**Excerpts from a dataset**
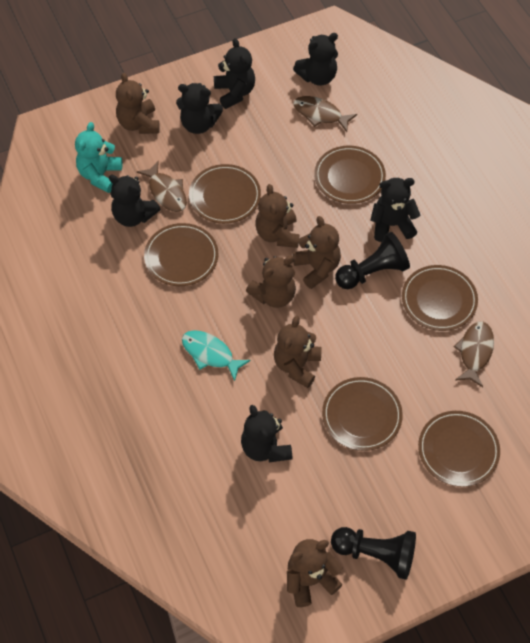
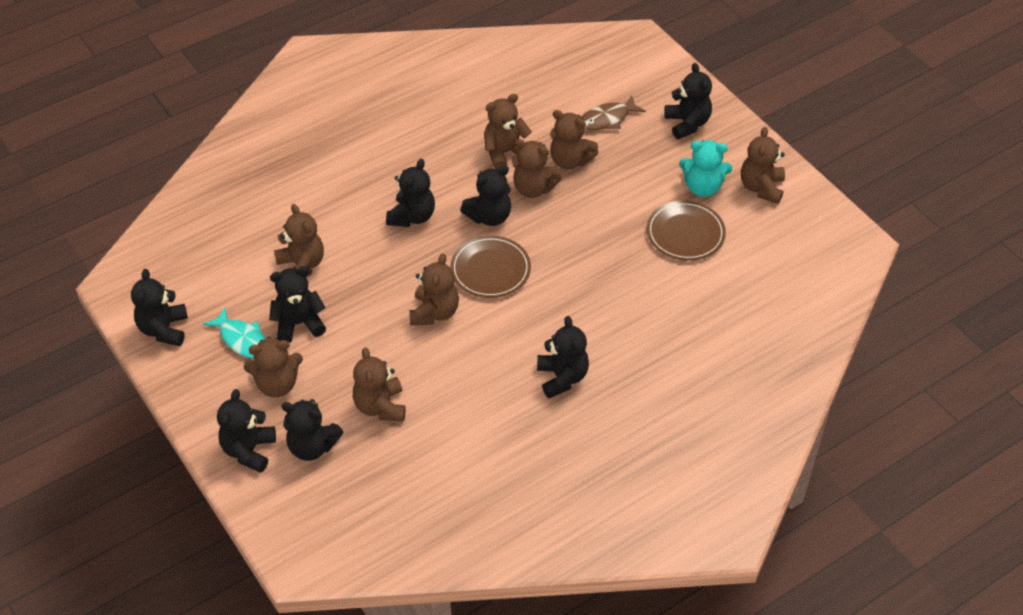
black pawn: 2 -> 0
black teddy bear: 6 -> 8
brown fish: 3 -> 1
brown plate: 6 -> 2
brown teddy bear: 6 -> 8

**What is being asked**
Your answer must be an exact copy of the data above, minus its pictures.

**Result**
black pawn: 2 -> 0
black teddy bear: 6 -> 8
brown fish: 3 -> 1
brown plate: 6 -> 2
brown teddy bear: 6 -> 8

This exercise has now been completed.